— TASK DETAILS —
Beginning with the line containing "green ball: 7 -> 9" and ending with the line containing "pink heart: 13 -> 14", write out each line of the records below exactly; pictures and lines outside that range are left out.

— DATA FOR PROCESSING —
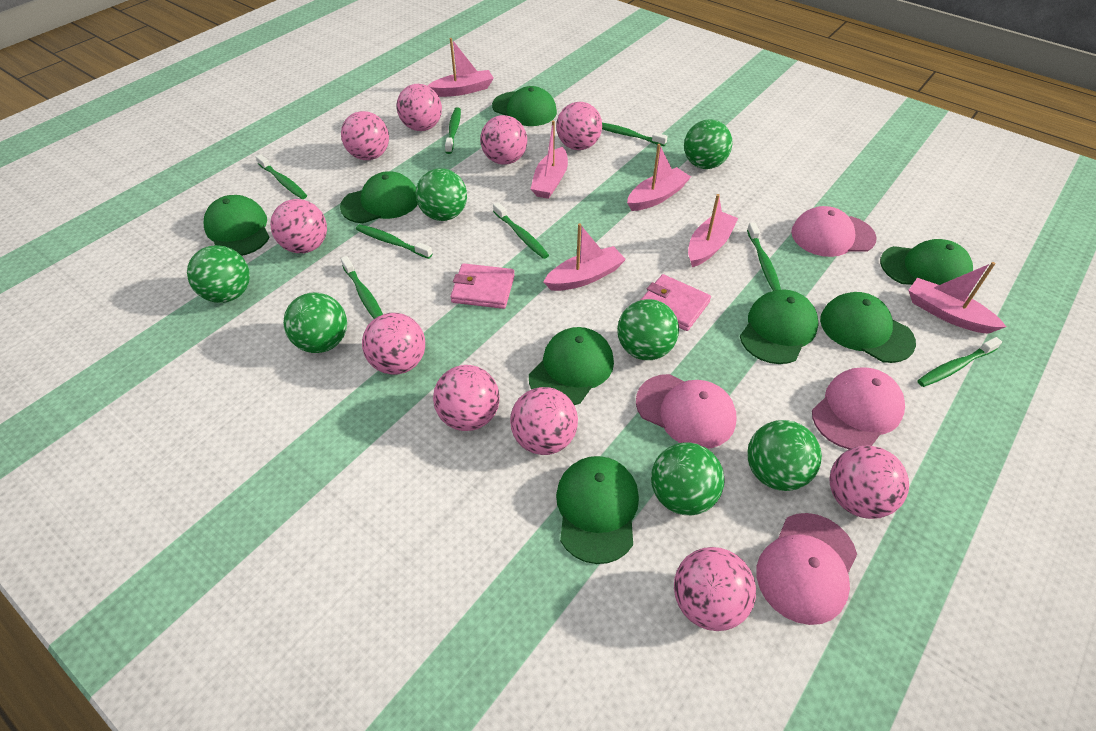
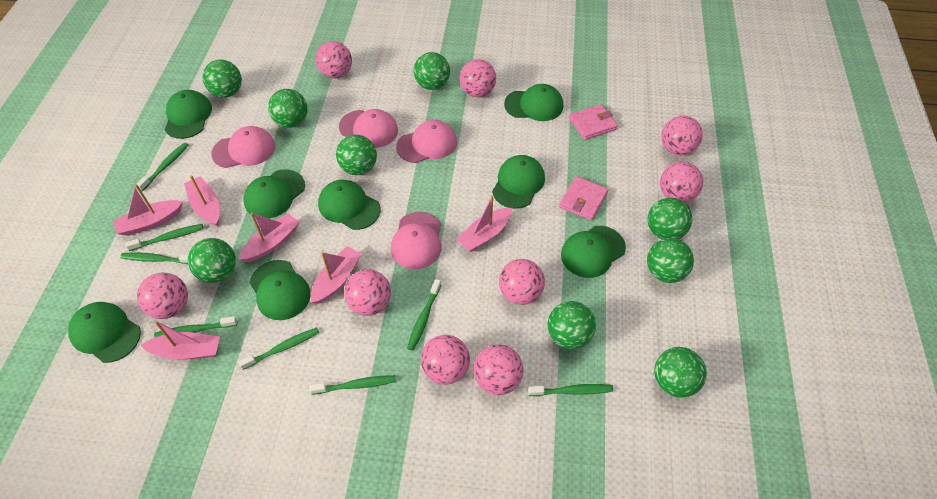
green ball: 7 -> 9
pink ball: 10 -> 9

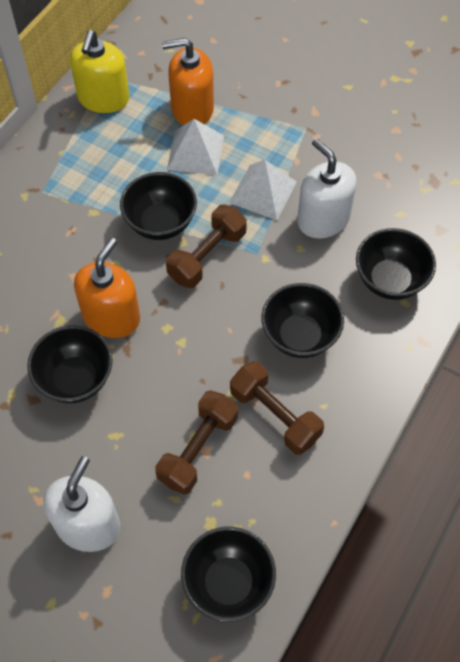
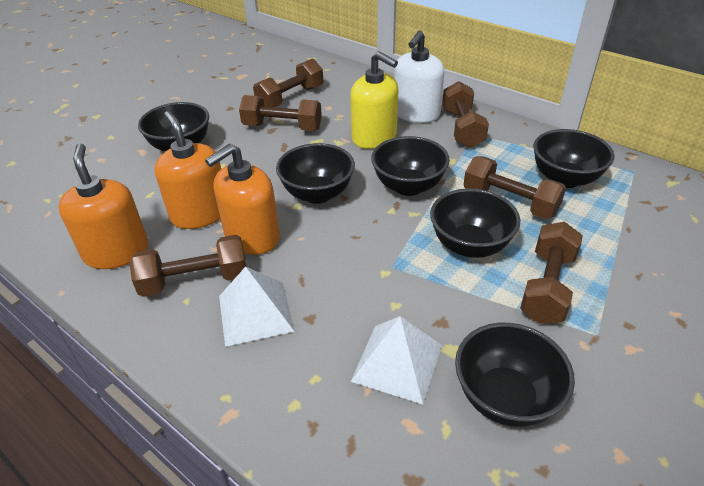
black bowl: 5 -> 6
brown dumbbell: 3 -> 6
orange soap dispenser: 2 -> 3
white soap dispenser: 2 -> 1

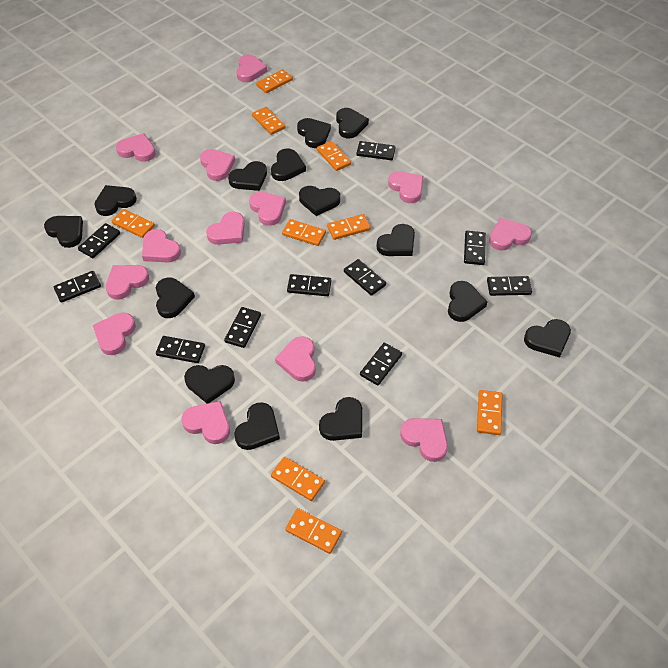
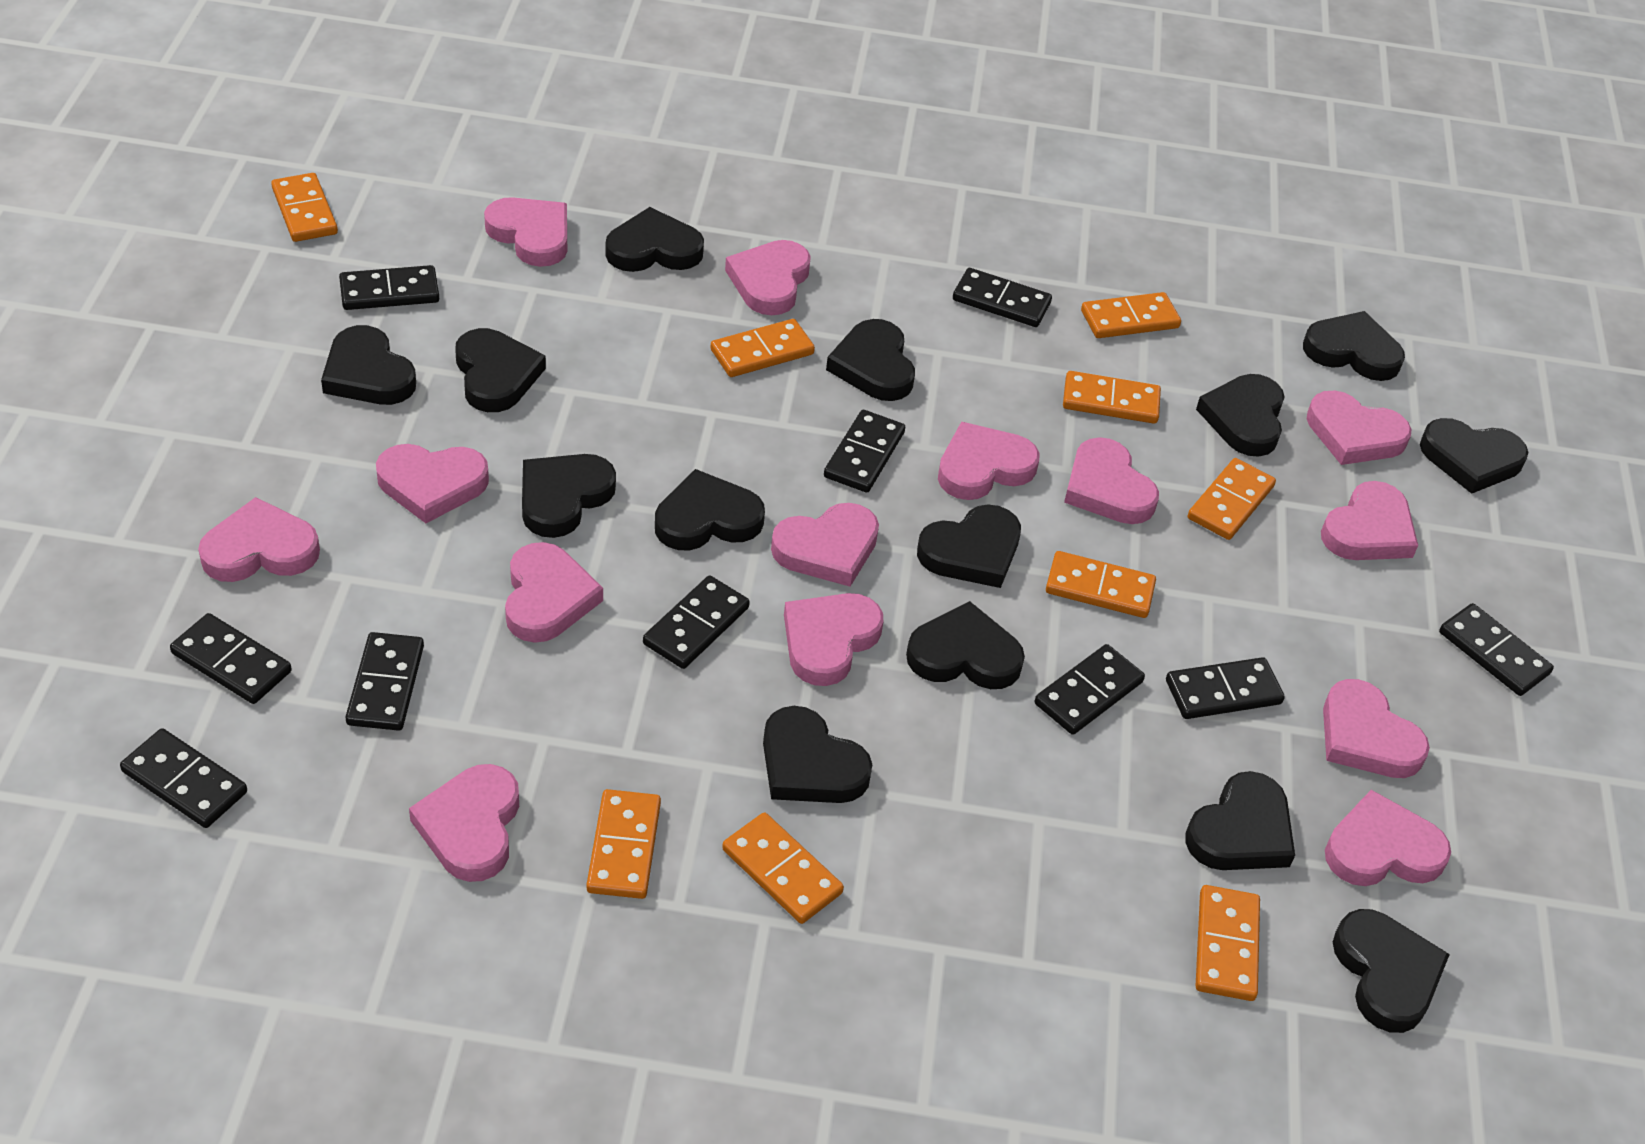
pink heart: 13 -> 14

--

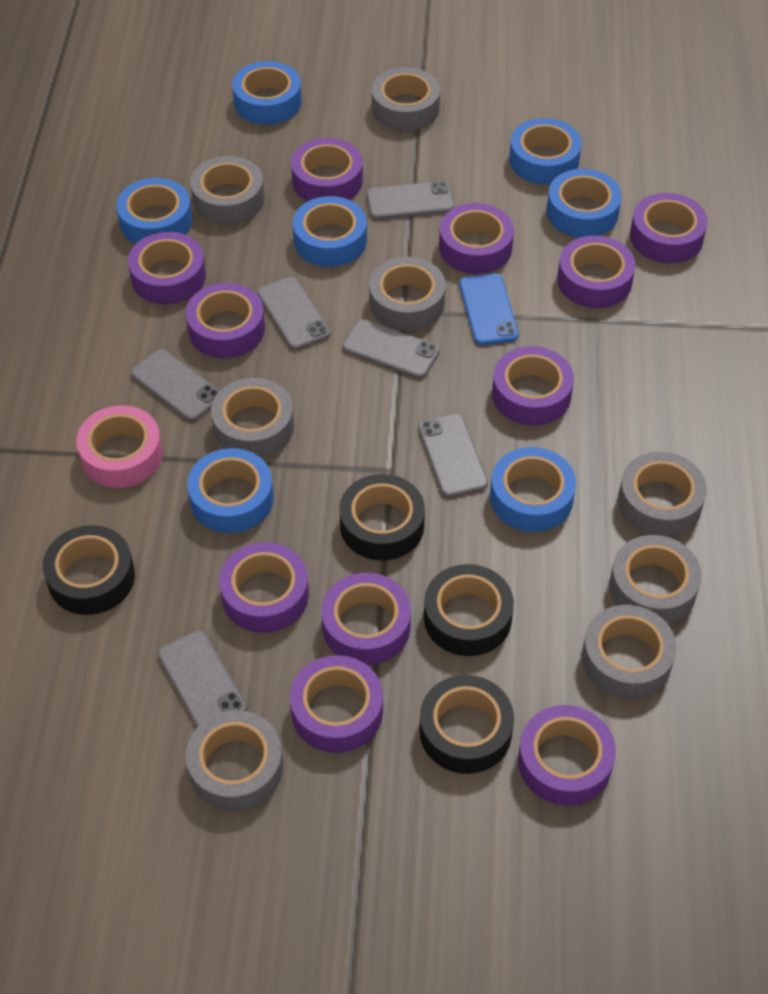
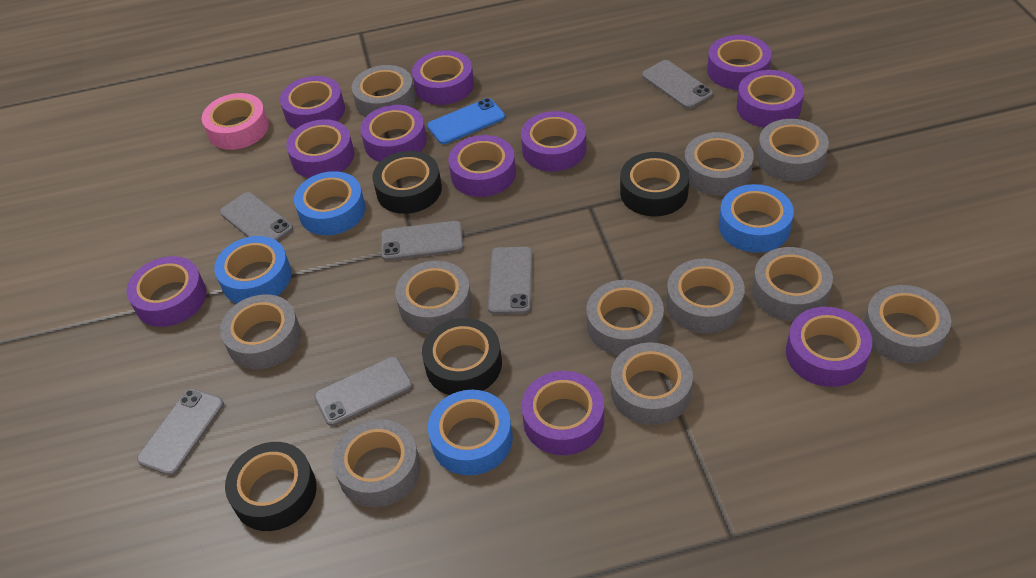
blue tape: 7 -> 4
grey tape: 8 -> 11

— OUTPUT OF THE TASK —
green ball: 7 -> 9
pink ball: 10 -> 9

black bowl: 5 -> 6
brown dumbbell: 3 -> 6
orange soap dispenser: 2 -> 3
white soap dispenser: 2 -> 1

pink heart: 13 -> 14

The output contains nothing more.